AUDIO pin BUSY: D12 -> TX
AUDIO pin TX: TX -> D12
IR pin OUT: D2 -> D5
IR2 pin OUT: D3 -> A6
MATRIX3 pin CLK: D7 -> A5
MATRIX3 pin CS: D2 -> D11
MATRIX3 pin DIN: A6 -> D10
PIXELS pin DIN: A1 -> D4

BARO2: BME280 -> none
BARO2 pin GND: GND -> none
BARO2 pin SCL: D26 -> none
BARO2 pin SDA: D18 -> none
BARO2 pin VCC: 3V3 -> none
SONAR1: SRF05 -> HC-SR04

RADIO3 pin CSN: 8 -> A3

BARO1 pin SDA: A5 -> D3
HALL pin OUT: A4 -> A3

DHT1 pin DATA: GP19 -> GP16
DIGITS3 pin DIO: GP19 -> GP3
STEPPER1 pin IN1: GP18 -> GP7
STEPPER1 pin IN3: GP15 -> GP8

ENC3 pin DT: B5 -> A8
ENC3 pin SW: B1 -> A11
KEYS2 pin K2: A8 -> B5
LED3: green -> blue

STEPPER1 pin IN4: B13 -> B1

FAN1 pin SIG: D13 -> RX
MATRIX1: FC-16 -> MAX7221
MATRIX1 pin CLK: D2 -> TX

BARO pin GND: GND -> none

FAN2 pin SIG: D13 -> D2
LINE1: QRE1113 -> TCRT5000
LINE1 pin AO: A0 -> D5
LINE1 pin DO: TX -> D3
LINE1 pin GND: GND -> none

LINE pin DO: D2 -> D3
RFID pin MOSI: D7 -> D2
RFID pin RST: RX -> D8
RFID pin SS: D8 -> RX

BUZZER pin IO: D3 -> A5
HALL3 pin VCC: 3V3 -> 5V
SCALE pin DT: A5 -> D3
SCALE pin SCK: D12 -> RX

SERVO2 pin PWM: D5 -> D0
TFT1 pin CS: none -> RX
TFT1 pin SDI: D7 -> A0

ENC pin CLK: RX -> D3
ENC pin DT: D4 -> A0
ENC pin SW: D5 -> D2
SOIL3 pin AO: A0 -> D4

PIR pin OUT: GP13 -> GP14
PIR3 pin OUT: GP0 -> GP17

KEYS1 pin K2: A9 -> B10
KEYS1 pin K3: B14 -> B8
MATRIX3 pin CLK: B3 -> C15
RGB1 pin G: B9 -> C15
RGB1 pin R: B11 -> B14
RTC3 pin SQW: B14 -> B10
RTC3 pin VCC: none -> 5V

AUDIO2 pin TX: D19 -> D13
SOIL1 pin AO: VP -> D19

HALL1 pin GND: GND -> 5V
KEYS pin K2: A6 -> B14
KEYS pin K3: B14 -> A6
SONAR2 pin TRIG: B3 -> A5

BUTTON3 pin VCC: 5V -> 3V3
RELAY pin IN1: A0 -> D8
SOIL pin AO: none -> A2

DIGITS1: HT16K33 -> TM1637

◆ What to do: Copy out each line from the listing that contains the string "RFID".

◆ The answer:
RFID pin MOSI: D7 -> D2
RFID pin RST: RX -> D8
RFID pin SS: D8 -> RX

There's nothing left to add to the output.